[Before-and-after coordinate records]
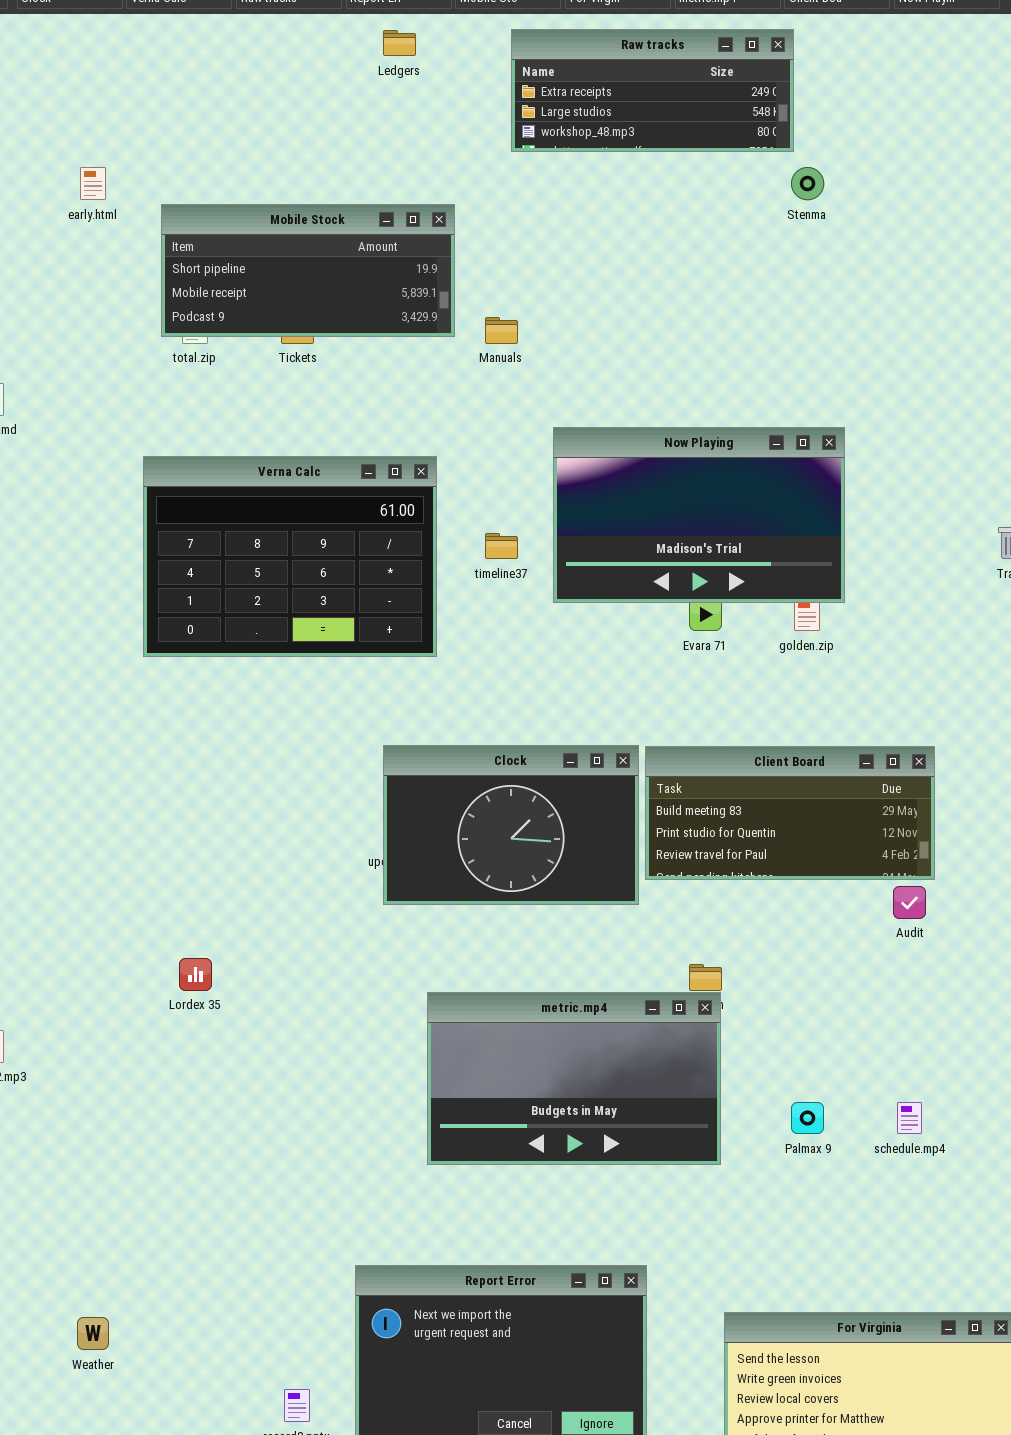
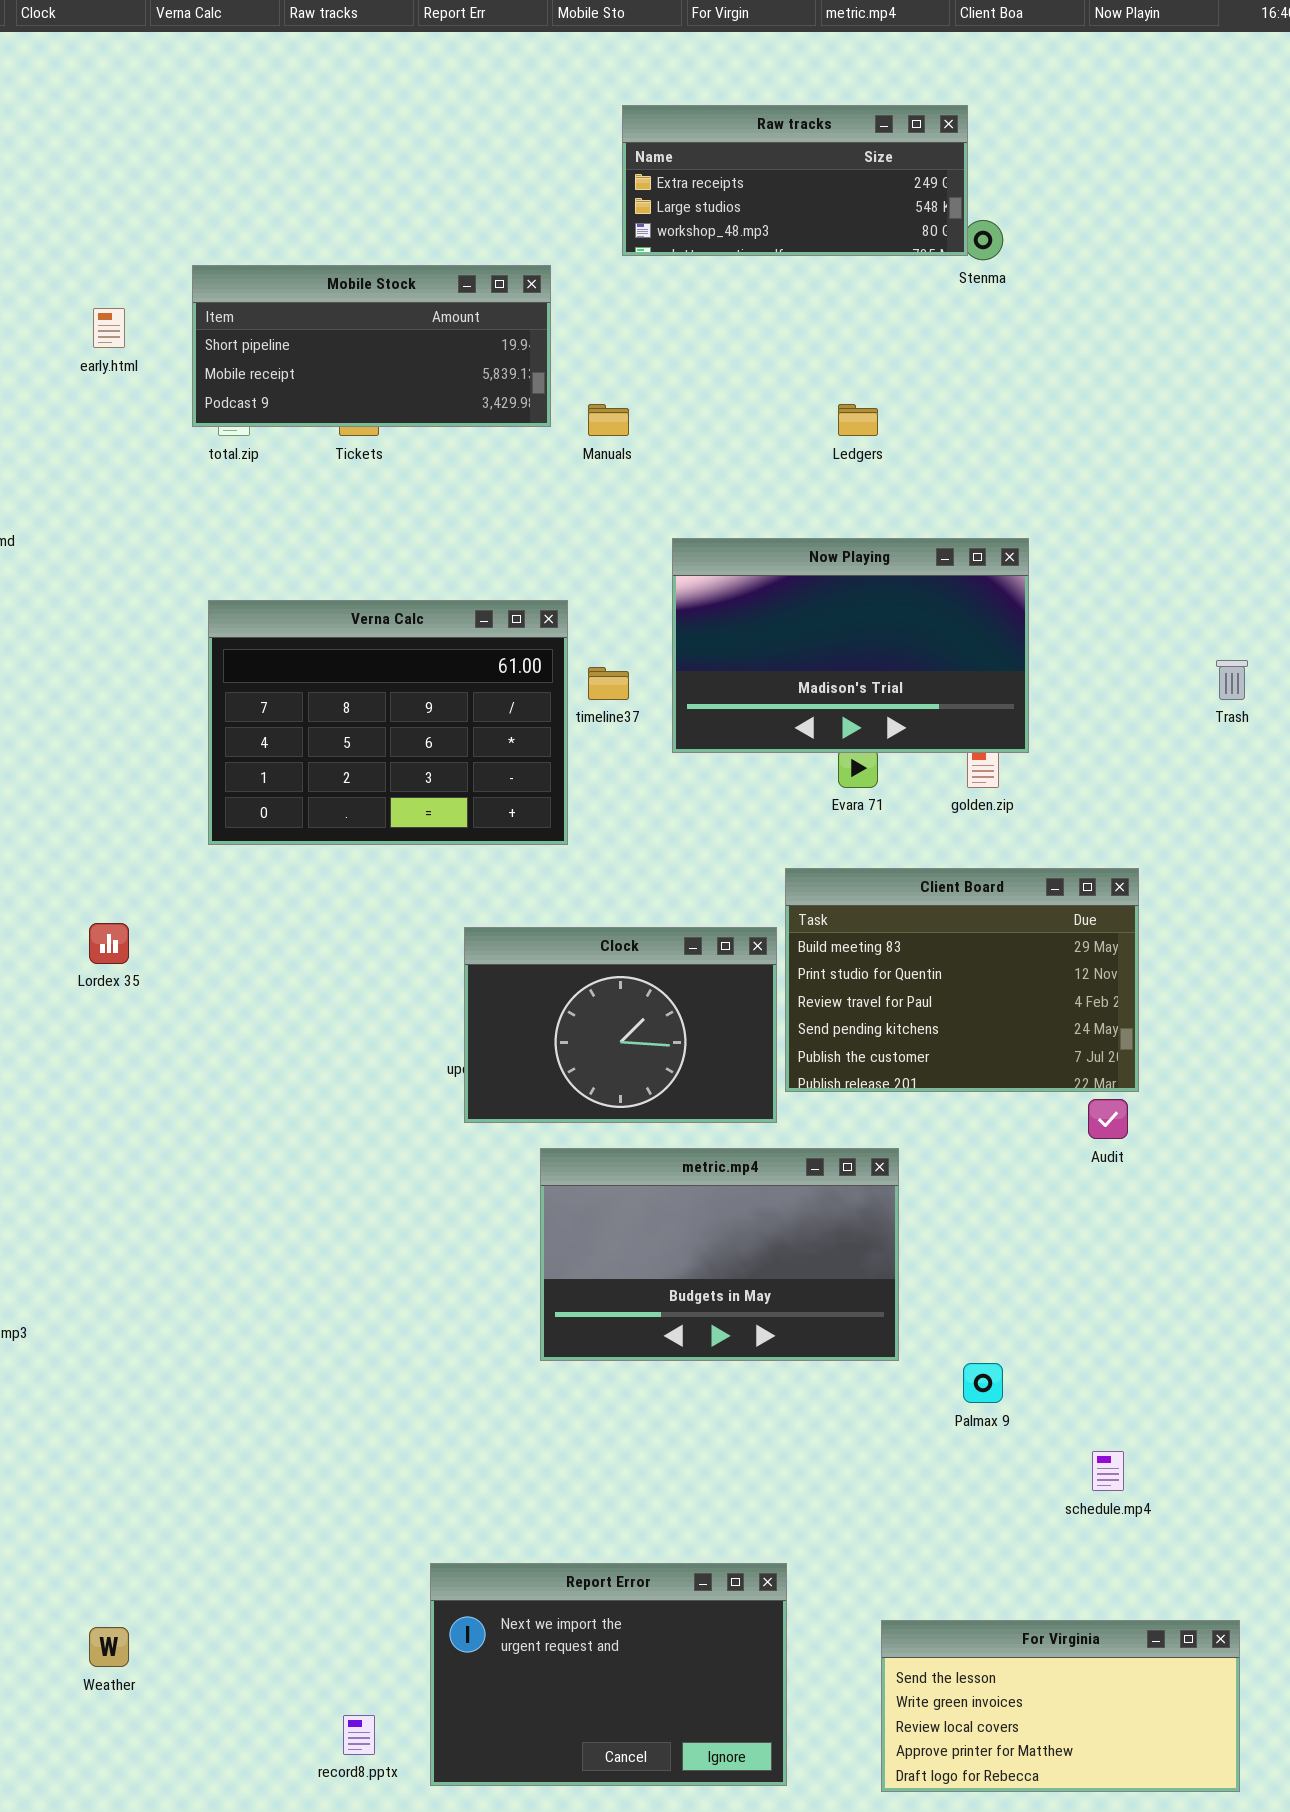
Raw tracks: [511,29,794,152] -> [622,105,968,256], moved
Ledgers: [383,30,416,56] -> [838,404,878,436], moved
early.html: [80,167,106,200] -> [93,308,125,348], moved
Verna Calc: [143,456,437,657] -> [208,600,568,845], moved
Client Board: [645,746,935,880] -> [785,868,1139,1092], resized
Lordex 35: [179,958,212,991] -> [89,923,129,964], moved
metric.mp4: [427,992,721,1165] -> [540,1148,899,1361], moved
schedule.mp4: [897,1102,922,1134] -> [1092,1451,1124,1491], moved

WHAT TO PRODUCE ->
Look through the data and show every line containing "moved".

RESULT OF THIS EXERCISE ->
Raw tracks: [511,29,794,152] -> [622,105,968,256], moved
Ledgers: [383,30,416,56] -> [838,404,878,436], moved
early.html: [80,167,106,200] -> [93,308,125,348], moved
Verna Calc: [143,456,437,657] -> [208,600,568,845], moved
Lordex 35: [179,958,212,991] -> [89,923,129,964], moved
metric.mp4: [427,992,721,1165] -> [540,1148,899,1361], moved
schedule.mp4: [897,1102,922,1134] -> [1092,1451,1124,1491], moved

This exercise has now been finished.